■ **Supplied material**
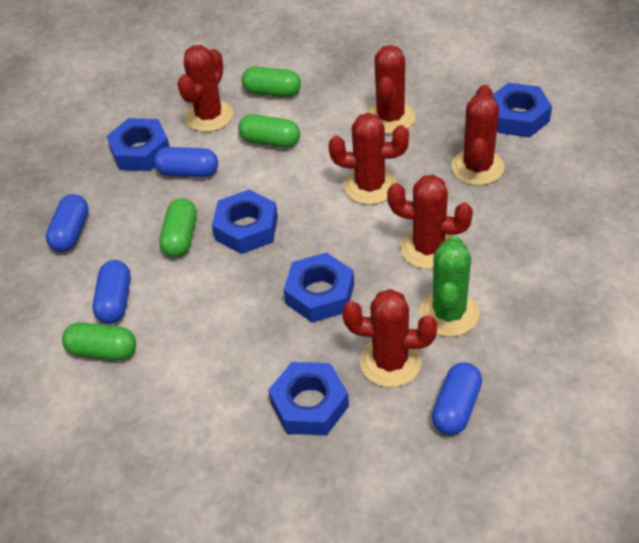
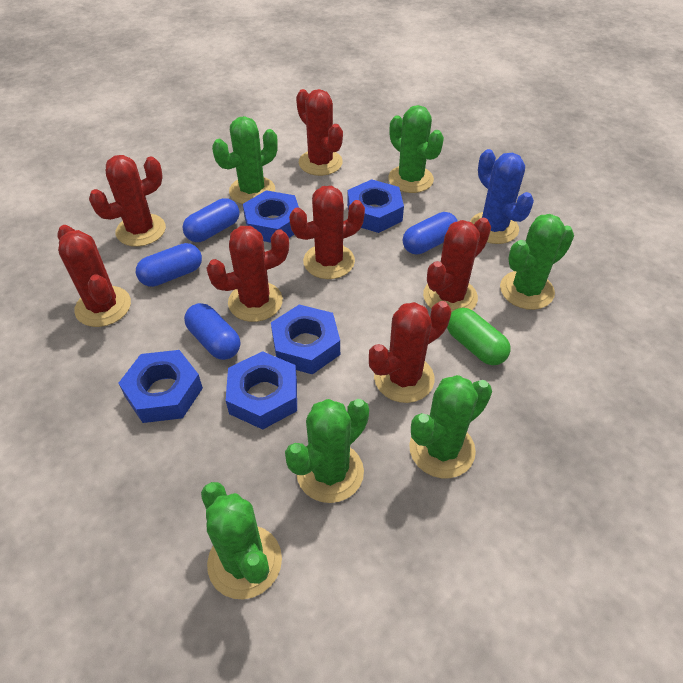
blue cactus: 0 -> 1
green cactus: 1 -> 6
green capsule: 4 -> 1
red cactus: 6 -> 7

--

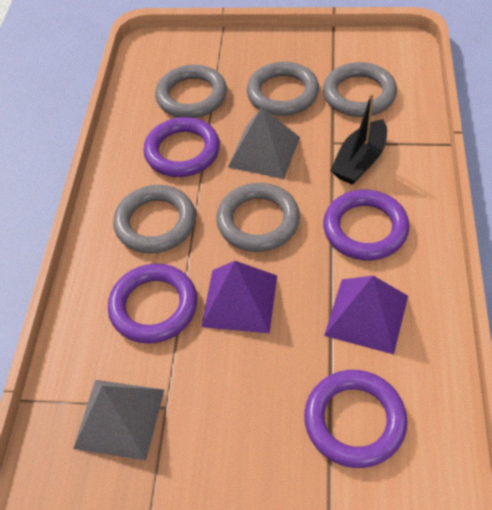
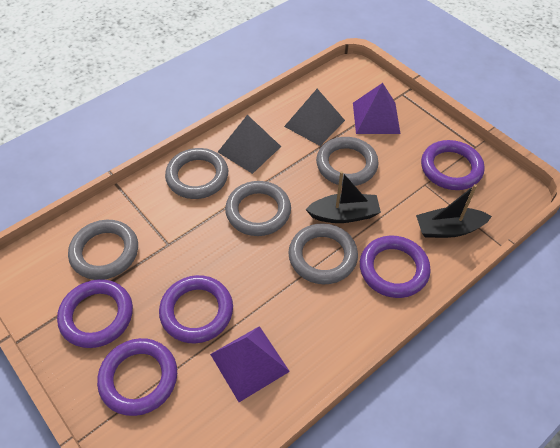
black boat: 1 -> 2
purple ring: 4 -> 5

==

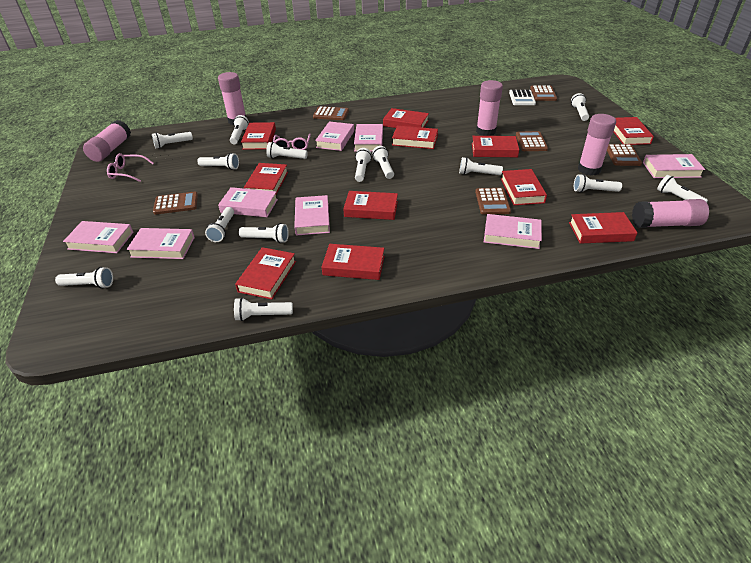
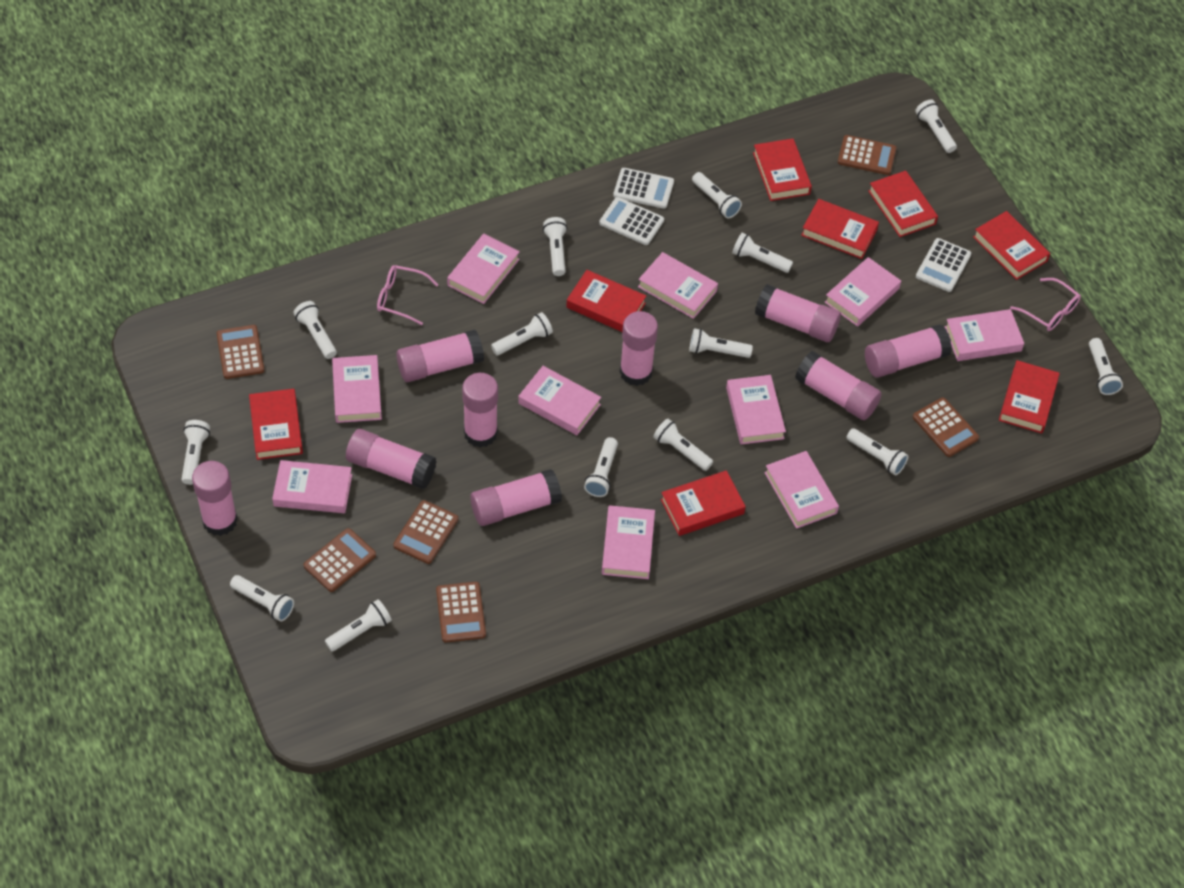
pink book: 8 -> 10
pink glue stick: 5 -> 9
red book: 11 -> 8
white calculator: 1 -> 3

■ **Your instructions**
Could you reproduce exactly the lines of the entries above, from the one with "blue cactus: 0 -> 1" through the one with "red cactus: 6 -> 7", and nothing else?

■ **Result for this task**
blue cactus: 0 -> 1
green cactus: 1 -> 6
green capsule: 4 -> 1
red cactus: 6 -> 7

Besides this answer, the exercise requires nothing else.